- [WHAT THE EXERCISE ASKS]:
Pull out every line of the listing that contains the string "partial", even where it appears only as part of a longer word.

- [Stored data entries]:
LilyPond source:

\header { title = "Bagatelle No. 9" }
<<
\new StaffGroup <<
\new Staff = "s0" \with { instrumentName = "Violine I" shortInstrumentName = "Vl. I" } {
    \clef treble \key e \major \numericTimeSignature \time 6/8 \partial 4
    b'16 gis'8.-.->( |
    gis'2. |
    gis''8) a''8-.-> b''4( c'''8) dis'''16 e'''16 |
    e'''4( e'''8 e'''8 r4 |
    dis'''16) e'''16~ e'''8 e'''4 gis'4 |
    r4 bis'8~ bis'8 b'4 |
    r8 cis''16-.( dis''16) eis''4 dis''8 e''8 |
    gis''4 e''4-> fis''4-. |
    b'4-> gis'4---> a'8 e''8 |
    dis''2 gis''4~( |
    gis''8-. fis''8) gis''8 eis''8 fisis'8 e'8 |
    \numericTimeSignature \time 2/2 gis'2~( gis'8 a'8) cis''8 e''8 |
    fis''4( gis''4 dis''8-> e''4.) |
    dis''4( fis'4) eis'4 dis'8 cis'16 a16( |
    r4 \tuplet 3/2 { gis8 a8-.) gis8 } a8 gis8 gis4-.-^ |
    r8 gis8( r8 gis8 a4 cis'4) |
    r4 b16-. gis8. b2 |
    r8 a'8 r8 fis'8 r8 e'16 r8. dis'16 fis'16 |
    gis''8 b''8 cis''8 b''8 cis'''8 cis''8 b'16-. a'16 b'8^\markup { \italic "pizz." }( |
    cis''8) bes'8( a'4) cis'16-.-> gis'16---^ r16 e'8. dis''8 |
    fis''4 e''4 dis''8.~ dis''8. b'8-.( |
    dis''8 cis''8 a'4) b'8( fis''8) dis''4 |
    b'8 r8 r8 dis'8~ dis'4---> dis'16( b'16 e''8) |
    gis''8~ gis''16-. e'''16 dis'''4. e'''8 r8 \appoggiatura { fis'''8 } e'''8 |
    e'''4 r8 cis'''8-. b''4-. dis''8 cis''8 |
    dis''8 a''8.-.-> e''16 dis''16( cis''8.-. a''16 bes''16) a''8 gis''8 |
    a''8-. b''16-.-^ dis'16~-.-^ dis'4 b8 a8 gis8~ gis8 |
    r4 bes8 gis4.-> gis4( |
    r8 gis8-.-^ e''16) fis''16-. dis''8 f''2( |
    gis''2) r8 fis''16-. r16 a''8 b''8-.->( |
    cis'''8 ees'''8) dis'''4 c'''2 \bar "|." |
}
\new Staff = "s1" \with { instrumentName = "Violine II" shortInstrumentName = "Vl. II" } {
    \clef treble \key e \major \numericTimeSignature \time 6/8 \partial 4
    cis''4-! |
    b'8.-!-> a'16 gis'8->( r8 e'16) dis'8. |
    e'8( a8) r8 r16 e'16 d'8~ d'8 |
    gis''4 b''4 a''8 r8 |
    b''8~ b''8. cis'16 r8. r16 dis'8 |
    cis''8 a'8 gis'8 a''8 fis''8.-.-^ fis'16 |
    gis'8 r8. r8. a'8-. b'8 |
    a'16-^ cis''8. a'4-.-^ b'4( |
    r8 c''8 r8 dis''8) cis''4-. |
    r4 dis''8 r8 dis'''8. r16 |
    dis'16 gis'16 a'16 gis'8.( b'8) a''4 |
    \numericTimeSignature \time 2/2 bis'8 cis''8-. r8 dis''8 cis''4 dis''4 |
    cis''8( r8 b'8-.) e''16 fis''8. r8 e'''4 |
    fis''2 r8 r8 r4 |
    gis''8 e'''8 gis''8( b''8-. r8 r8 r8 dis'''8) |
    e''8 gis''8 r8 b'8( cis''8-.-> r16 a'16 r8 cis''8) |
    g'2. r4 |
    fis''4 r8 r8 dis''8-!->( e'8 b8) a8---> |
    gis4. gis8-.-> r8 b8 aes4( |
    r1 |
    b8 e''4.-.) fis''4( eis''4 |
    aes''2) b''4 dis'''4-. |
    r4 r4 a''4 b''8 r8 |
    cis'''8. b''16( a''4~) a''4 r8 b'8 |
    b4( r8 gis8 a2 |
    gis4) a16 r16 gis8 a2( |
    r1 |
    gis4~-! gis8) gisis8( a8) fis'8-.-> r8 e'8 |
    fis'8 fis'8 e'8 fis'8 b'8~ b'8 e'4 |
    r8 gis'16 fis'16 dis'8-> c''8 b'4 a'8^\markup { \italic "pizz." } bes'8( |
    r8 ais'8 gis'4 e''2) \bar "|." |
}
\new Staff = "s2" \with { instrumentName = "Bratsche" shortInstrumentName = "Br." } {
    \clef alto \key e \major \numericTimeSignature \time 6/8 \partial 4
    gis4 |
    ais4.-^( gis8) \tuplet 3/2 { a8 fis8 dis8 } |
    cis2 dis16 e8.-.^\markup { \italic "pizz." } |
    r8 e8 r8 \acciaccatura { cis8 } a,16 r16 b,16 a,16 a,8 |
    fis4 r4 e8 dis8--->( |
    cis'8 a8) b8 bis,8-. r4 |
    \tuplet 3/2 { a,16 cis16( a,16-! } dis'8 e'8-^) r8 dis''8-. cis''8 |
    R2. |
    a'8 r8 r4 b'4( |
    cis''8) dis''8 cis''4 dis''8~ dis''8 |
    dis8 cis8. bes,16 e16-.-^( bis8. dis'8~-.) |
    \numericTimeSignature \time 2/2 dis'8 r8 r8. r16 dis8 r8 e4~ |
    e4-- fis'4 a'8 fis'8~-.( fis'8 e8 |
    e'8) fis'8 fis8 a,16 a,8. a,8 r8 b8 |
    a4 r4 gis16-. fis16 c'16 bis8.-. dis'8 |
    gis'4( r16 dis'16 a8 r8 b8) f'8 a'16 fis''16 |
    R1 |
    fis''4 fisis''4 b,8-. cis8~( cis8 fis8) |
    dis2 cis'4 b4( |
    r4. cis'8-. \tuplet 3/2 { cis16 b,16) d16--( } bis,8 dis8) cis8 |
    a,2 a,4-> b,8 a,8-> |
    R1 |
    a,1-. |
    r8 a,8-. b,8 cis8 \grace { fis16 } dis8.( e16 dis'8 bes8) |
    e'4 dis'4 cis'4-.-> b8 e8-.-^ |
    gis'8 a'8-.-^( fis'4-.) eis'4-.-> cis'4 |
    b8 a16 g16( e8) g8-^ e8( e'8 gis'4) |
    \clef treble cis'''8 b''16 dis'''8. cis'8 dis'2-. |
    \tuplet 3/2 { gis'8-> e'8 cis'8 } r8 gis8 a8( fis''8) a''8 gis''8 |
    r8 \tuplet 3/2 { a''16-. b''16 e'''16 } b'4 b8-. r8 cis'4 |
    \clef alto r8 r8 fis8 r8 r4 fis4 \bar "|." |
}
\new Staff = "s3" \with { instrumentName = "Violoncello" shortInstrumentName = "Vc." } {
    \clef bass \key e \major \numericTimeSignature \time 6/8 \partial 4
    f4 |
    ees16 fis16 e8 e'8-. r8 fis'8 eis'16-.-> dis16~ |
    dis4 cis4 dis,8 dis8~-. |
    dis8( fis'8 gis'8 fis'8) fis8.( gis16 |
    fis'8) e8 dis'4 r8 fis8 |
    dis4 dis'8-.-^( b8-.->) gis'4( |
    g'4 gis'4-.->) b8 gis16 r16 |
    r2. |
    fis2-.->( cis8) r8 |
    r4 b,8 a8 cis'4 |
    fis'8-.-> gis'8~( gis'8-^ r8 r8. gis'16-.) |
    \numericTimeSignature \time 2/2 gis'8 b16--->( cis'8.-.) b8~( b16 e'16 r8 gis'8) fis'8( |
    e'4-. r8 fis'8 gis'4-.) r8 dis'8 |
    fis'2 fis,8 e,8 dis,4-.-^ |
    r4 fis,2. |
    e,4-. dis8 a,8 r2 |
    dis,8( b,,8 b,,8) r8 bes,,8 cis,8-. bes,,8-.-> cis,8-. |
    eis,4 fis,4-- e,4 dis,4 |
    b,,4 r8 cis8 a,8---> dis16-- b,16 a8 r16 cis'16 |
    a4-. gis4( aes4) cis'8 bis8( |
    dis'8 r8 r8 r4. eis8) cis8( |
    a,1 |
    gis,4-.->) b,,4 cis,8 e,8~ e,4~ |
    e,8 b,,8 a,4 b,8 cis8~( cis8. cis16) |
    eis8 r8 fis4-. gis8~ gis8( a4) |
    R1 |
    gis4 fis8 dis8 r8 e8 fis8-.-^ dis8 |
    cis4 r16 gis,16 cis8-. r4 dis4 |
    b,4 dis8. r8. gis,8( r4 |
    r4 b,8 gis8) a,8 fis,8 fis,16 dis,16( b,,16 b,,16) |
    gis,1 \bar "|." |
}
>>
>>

- [THE ANSWER]:
    \clef treble \key e \major \numericTimeSignature \time 6/8 \partial 4
    \clef treble \key e \major \numericTimeSignature \time 6/8 \partial 4
    \clef alto \key e \major \numericTimeSignature \time 6/8 \partial 4
    \clef bass \key e \major \numericTimeSignature \time 6/8 \partial 4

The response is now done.